_PROBLEM TO WORK ON_. Repeat only the stretch of lines below that runs from the line with "black rectangle: (39, 22) -> (57, 45), moved" through the line with "yellow semicircle: (99, 115)", unaltered.

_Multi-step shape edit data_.
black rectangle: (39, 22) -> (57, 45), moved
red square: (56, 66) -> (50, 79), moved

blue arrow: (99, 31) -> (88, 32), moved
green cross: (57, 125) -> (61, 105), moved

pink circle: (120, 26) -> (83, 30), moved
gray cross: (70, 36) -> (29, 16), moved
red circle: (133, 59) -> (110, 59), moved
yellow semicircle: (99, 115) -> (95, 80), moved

* * *

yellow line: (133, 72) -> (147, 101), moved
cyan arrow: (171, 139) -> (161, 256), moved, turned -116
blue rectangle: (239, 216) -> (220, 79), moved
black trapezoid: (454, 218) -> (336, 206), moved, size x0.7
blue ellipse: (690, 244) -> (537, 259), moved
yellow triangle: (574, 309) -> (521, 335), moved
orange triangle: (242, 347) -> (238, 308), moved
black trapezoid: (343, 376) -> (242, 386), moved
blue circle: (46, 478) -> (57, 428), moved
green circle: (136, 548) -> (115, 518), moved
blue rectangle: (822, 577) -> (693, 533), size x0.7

_RESULT_.
black rectangle: (39, 22) -> (57, 45), moved
red square: (56, 66) -> (50, 79), moved

blue arrow: (99, 31) -> (88, 32), moved
green cross: (57, 125) -> (61, 105), moved

pink circle: (120, 26) -> (83, 30), moved
gray cross: (70, 36) -> (29, 16), moved
red circle: (133, 59) -> (110, 59), moved
yellow semicircle: (99, 115) -> (95, 80), moved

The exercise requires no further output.